Entries:

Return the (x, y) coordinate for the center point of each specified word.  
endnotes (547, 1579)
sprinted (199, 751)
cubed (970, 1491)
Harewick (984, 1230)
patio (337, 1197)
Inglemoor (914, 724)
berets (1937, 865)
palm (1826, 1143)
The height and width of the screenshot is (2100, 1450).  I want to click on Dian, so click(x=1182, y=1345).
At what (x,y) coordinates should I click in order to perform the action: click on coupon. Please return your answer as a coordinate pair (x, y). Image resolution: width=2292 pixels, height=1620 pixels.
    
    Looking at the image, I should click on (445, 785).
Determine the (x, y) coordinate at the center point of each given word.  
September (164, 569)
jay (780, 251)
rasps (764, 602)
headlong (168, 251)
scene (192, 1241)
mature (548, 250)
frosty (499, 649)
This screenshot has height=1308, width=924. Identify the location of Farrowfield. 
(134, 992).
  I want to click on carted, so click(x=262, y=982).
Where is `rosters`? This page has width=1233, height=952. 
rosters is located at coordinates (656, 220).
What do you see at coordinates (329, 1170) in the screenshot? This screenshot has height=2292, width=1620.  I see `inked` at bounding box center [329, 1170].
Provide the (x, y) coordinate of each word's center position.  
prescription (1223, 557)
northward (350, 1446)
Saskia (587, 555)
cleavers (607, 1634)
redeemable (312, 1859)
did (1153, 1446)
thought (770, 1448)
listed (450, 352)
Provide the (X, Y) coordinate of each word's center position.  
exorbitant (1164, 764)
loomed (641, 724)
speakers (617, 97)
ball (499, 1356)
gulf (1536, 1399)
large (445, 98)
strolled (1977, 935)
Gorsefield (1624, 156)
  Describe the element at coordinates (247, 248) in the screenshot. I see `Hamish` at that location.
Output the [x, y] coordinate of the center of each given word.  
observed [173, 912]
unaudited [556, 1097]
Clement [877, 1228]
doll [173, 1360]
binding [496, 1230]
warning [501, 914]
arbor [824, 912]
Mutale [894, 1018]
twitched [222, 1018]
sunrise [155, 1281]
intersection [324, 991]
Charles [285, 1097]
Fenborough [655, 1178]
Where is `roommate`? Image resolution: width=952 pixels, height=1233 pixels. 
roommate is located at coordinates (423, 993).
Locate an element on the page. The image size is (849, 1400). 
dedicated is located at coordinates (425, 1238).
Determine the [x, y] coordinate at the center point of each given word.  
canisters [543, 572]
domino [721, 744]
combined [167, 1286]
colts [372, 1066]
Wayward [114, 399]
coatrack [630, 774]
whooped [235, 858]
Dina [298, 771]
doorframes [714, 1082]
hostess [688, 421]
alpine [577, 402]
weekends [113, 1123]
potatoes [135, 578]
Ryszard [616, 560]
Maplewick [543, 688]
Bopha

Set exercise: Copy out every entry above line for line, without changing a single character.

Solution to the exercise:
Return the (x, y) coordinate for the center point of each specified word.  
endnotes (547, 1579)
sprinted (199, 751)
cubed (970, 1491)
Harewick (984, 1230)
patio (337, 1197)
Inglemoor (914, 724)
berets (1937, 865)
palm (1826, 1143)
The height and width of the screenshot is (2100, 1450).  I want to click on Dian, so click(x=1182, y=1345).
At what (x,y) coordinates should I click in order to perform the action: click on coupon. Please return your answer as a coordinate pair (x, y). Image resolution: width=2292 pixels, height=1620 pixels.
    
    Looking at the image, I should click on (445, 785).
Determine the (x, y) coordinate at the center point of each given word.  
September (164, 569)
jay (780, 251)
rasps (764, 602)
headlong (168, 251)
scene (192, 1241)
mature (548, 250)
frosty (499, 649)
This screenshot has height=1308, width=924. Identify the location of Farrowfield. 
(134, 992).
  I want to click on carted, so click(x=262, y=982).
Where is `rosters`? This page has width=1233, height=952. 
rosters is located at coordinates (656, 220).
What do you see at coordinates (329, 1170) in the screenshot? This screenshot has height=2292, width=1620.  I see `inked` at bounding box center [329, 1170].
Provide the (x, y) coordinate of each word's center position.  
prescription (1223, 557)
northward (350, 1446)
Saskia (587, 555)
cleavers (607, 1634)
redeemable (312, 1859)
did (1153, 1446)
thought (770, 1448)
listed (450, 352)
Provide the (X, Y) coordinate of each word's center position.  
exorbitant (1164, 764)
loomed (641, 724)
speakers (617, 97)
ball (499, 1356)
gulf (1536, 1399)
large (445, 98)
strolled (1977, 935)
Gorsefield (1624, 156)
  Describe the element at coordinates (247, 248) in the screenshot. I see `Hamish` at that location.
Output the [x, y] coordinate of the center of each given word.  
observed [173, 912]
unaudited [556, 1097]
Clement [877, 1228]
doll [173, 1360]
binding [496, 1230]
warning [501, 914]
arbor [824, 912]
Mutale [894, 1018]
twitched [222, 1018]
sunrise [155, 1281]
intersection [324, 991]
Charles [285, 1097]
Fenborough [655, 1178]
Where is `roommate`? Image resolution: width=952 pixels, height=1233 pixels. 
roommate is located at coordinates (423, 993).
Locate an element on the page. The image size is (849, 1400). 
dedicated is located at coordinates (425, 1238).
Determine the [x, y] coordinate at the center point of each given word.  
canisters [543, 572]
domino [721, 744]
combined [167, 1286]
colts [372, 1066]
Wayward [114, 399]
coatrack [630, 774]
whooped [235, 858]
Dina [298, 771]
doorframes [714, 1082]
hostess [688, 421]
alpine [577, 402]
weekends [113, 1123]
potatoes [135, 578]
Ryszard [616, 560]
Maplewick [543, 688]
Bopha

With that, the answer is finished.